→ Task instructions: State the number of lines in the following material that contain the string "yellow", and nothing else.

→ Data for the task:
--- START ---

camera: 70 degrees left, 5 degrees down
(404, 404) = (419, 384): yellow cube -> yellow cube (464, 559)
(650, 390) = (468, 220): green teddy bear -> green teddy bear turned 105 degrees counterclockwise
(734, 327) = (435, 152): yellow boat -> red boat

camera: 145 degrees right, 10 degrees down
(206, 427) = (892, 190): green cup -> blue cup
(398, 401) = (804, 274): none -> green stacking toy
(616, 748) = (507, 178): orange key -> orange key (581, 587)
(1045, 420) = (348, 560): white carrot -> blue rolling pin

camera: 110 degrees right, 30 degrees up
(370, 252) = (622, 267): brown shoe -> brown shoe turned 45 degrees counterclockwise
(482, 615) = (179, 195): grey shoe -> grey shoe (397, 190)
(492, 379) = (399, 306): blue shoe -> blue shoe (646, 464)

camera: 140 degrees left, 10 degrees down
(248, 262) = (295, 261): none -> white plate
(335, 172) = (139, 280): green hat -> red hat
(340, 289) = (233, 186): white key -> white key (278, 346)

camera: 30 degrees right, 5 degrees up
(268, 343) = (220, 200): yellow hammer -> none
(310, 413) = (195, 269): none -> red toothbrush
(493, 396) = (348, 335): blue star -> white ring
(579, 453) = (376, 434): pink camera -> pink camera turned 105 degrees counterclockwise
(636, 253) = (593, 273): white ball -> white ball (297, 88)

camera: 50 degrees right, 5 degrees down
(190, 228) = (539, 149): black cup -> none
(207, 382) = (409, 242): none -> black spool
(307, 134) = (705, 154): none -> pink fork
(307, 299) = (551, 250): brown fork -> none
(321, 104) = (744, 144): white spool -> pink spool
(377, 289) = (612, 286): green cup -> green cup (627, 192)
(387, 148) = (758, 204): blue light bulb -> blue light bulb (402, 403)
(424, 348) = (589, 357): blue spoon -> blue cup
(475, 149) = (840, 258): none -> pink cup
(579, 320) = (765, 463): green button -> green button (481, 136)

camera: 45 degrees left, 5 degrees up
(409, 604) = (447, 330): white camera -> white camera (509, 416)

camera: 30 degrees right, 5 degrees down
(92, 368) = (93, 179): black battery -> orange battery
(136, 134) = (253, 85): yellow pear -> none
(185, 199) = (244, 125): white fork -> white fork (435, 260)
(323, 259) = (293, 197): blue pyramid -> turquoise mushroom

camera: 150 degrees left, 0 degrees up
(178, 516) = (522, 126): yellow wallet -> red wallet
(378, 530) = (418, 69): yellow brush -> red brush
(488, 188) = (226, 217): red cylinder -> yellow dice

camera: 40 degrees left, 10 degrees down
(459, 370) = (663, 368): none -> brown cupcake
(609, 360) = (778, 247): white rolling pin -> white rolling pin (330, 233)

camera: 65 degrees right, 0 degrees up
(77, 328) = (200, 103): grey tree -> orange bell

--- END ---

→ Reply: 7